**Work to complete:** Let the line containing "BUZZER3 pin IO: RX -> D2" serve as the first line of the answer and the final line of the entries as its last, with every line between copied exactly.

**Exercise input:**

------------------------------

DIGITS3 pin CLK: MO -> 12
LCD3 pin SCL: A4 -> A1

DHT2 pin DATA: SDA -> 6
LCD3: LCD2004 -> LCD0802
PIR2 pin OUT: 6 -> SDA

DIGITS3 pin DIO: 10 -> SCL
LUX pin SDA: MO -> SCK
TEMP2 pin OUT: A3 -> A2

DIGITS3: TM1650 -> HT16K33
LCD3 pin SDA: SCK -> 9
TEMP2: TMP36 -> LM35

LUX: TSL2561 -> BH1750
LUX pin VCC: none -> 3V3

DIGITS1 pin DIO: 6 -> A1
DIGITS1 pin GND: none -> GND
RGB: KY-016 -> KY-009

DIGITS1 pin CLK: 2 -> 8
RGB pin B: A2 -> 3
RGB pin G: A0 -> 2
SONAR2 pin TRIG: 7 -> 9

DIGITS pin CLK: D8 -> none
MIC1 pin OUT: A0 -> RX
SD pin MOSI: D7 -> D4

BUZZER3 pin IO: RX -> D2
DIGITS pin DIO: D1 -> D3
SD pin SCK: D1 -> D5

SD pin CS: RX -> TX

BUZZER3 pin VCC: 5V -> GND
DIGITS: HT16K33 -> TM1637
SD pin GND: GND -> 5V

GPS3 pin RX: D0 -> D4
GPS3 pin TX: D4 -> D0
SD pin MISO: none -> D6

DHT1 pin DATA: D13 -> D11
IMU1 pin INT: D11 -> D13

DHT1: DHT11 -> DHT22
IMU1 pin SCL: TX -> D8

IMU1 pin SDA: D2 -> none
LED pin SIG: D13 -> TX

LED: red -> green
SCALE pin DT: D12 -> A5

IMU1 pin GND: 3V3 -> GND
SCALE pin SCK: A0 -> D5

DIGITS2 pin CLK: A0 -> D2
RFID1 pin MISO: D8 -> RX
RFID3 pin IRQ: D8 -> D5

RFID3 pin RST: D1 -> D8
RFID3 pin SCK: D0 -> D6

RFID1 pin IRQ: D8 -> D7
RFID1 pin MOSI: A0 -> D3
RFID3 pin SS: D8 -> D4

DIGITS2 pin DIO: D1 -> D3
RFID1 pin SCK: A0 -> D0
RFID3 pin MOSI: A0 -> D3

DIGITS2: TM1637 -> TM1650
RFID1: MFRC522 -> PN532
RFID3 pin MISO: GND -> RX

------------------------------

**Expected output:**
BUZZER3 pin IO: RX -> D2
DIGITS pin DIO: D1 -> D3
SD pin SCK: D1 -> D5

SD pin CS: RX -> TX

BUZZER3 pin VCC: 5V -> GND
DIGITS: HT16K33 -> TM1637
SD pin GND: GND -> 5V

GPS3 pin RX: D0 -> D4
GPS3 pin TX: D4 -> D0
SD pin MISO: none -> D6

DHT1 pin DATA: D13 -> D11
IMU1 pin INT: D11 -> D13

DHT1: DHT11 -> DHT22
IMU1 pin SCL: TX -> D8

IMU1 pin SDA: D2 -> none
LED pin SIG: D13 -> TX

LED: red -> green
SCALE pin DT: D12 -> A5

IMU1 pin GND: 3V3 -> GND
SCALE pin SCK: A0 -> D5

DIGITS2 pin CLK: A0 -> D2
RFID1 pin MISO: D8 -> RX
RFID3 pin IRQ: D8 -> D5

RFID3 pin RST: D1 -> D8
RFID3 pin SCK: D0 -> D6

RFID1 pin IRQ: D8 -> D7
RFID1 pin MOSI: A0 -> D3
RFID3 pin SS: D8 -> D4

DIGITS2 pin DIO: D1 -> D3
RFID1 pin SCK: A0 -> D0
RFID3 pin MOSI: A0 -> D3

DIGITS2: TM1637 -> TM1650
RFID1: MFRC522 -> PN532
RFID3 pin MISO: GND -> RX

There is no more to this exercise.